ACTION ITEM: Everything from the "brown cupcake: 1 -> 2" line to the final line of the listing should be written out exactly. Skip the pictures.

SOURCE MATERIAL:
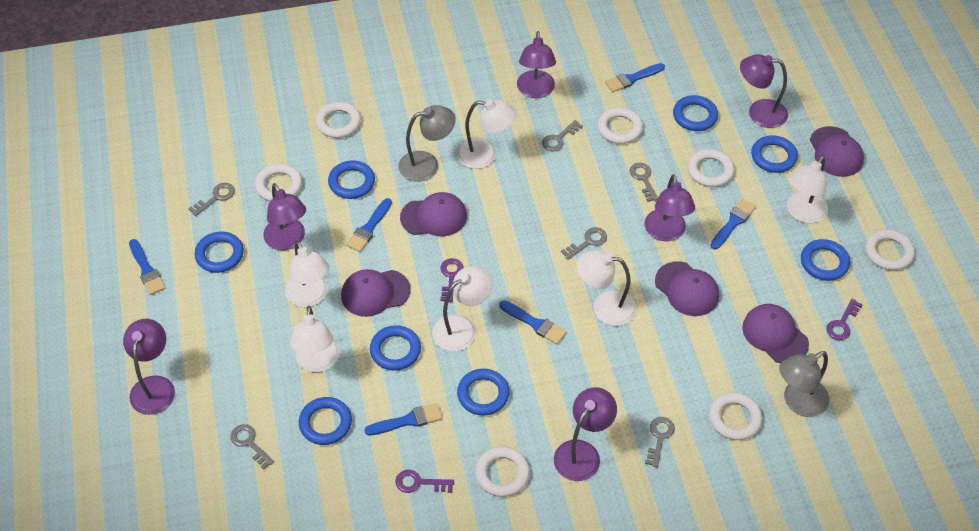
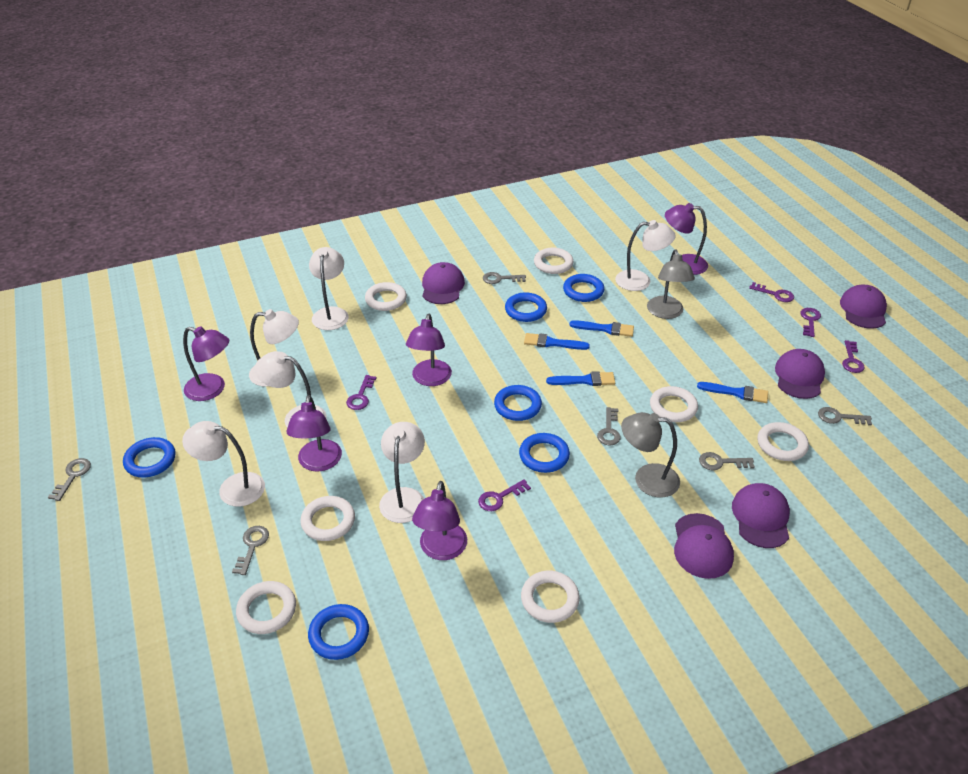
blue brush: 6 -> 4
blue ring: 8 -> 6
purple key: 3 -> 5
purple lamp: 6 -> 5

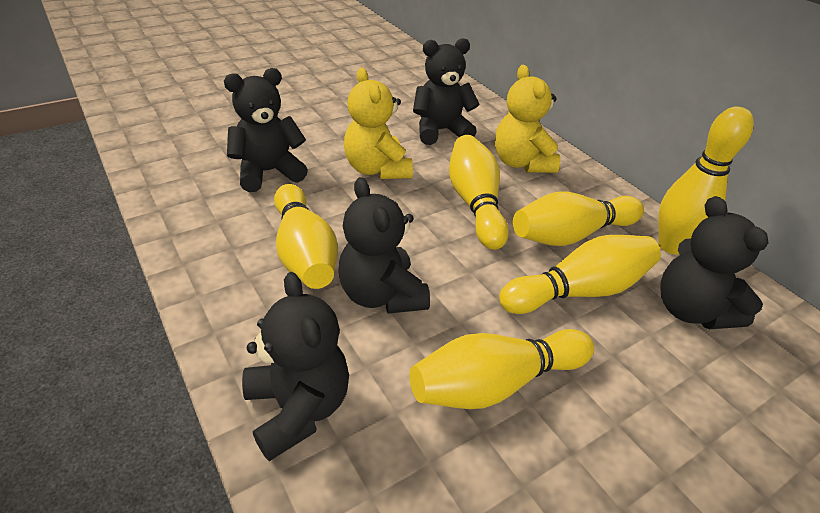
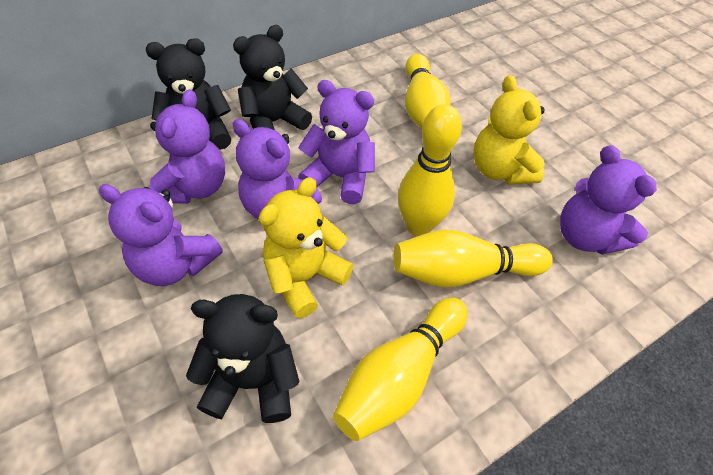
black teddy bear: 5 -> 3
purple teddy bear: 0 -> 5
yellow bowling pin: 6 -> 4

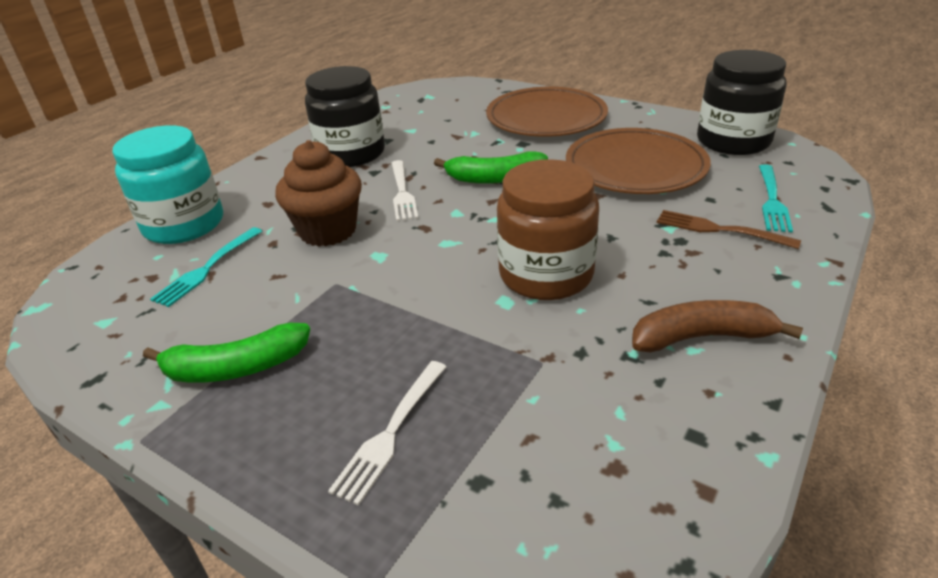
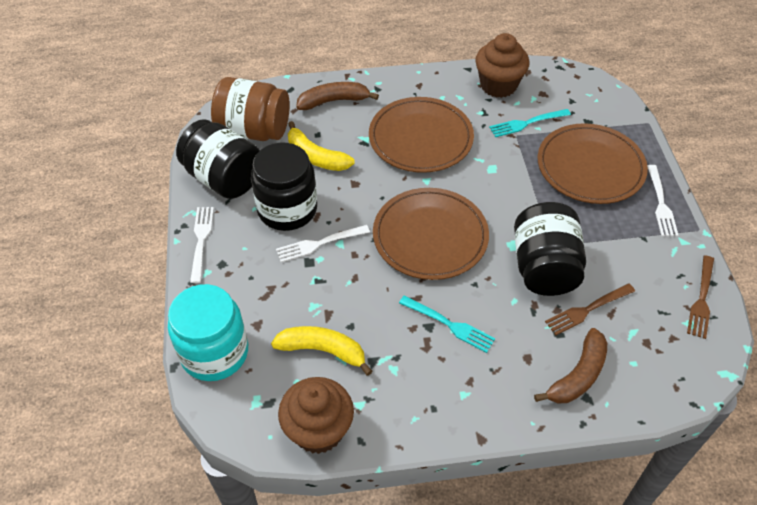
black jar: 2 -> 3
brown banana: 1 -> 2
brown cupcake: 1 -> 2
brown fork: 1 -> 2
brown plate: 2 -> 3
green banana: 2 -> 0
white fork: 2 -> 3
yellow banana: 0 -> 2

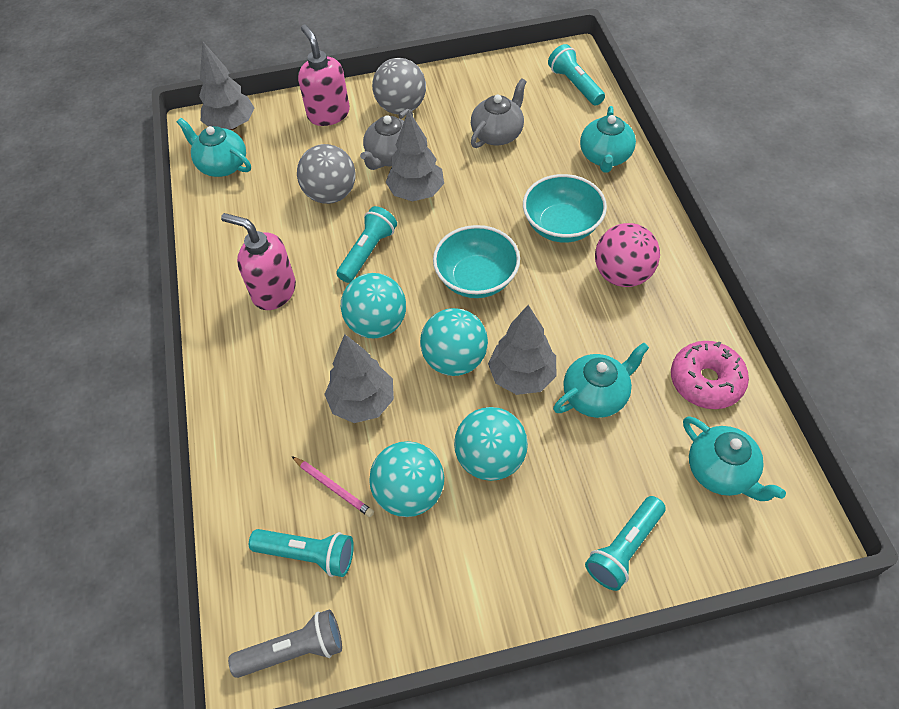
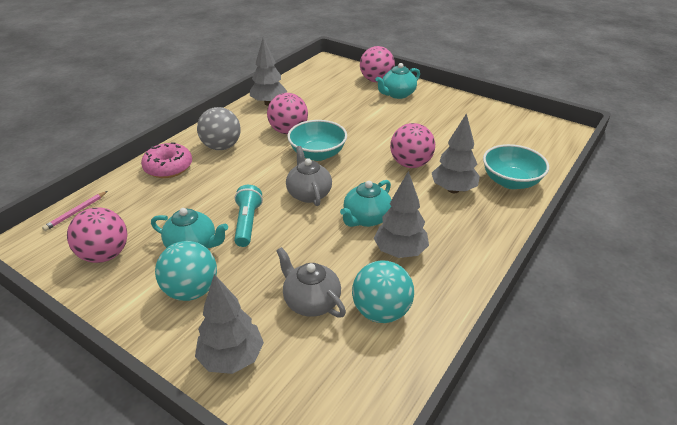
grey ball: 2 -> 1
grey flashlight: 1 -> 0
pink ball: 1 -> 4
pink soap dispenser: 2 -> 0
turquoise ball: 4 -> 2
turquoise flashlight: 4 -> 1
turquoise teapot: 4 -> 3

ANSWER SPACE:
brown cupcake: 1 -> 2
brown fork: 1 -> 2
brown plate: 2 -> 3
green banana: 2 -> 0
white fork: 2 -> 3
yellow banana: 0 -> 2

grey ball: 2 -> 1
grey flashlight: 1 -> 0
pink ball: 1 -> 4
pink soap dispenser: 2 -> 0
turquoise ball: 4 -> 2
turquoise flashlight: 4 -> 1
turquoise teapot: 4 -> 3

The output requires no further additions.